* [Aim of the exercise]:
When you return the data, keep every line exactly as it is and leave out the pictures.

* [Data]:
_ _ _ _

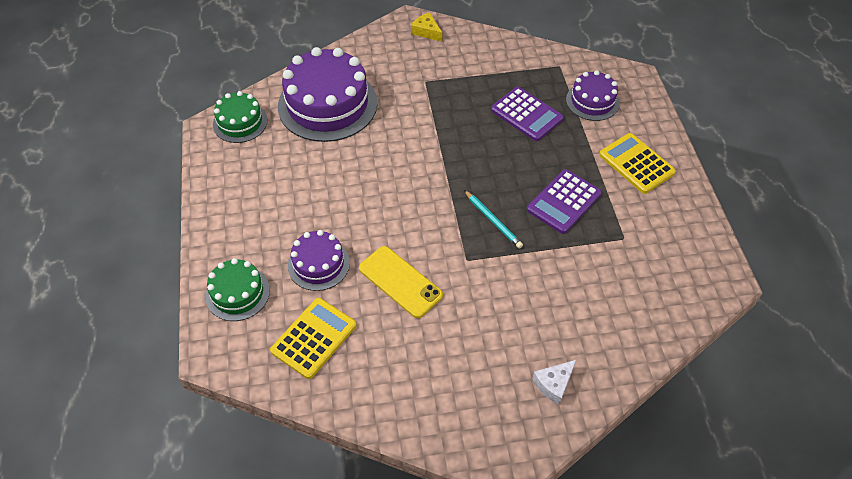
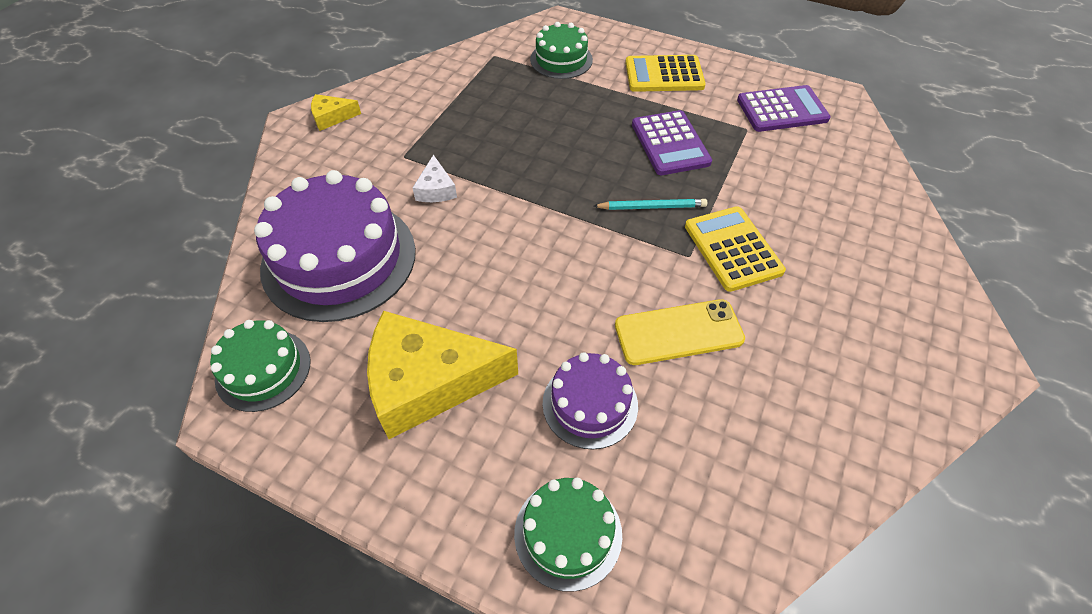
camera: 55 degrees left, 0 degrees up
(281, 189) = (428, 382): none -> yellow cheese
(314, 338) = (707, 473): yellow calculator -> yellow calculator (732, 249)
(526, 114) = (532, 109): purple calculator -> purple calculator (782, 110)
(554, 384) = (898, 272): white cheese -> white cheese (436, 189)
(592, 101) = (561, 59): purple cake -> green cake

_ _ _ _

* [Result]:
camera: 55 degrees left, 0 degrees up
(281, 189) = (428, 382): none -> yellow cheese
(314, 338) = (707, 473): yellow calculator -> yellow calculator (732, 249)
(526, 114) = (532, 109): purple calculator -> purple calculator (782, 110)
(554, 384) = (898, 272): white cheese -> white cheese (436, 189)
(592, 101) = (561, 59): purple cake -> green cake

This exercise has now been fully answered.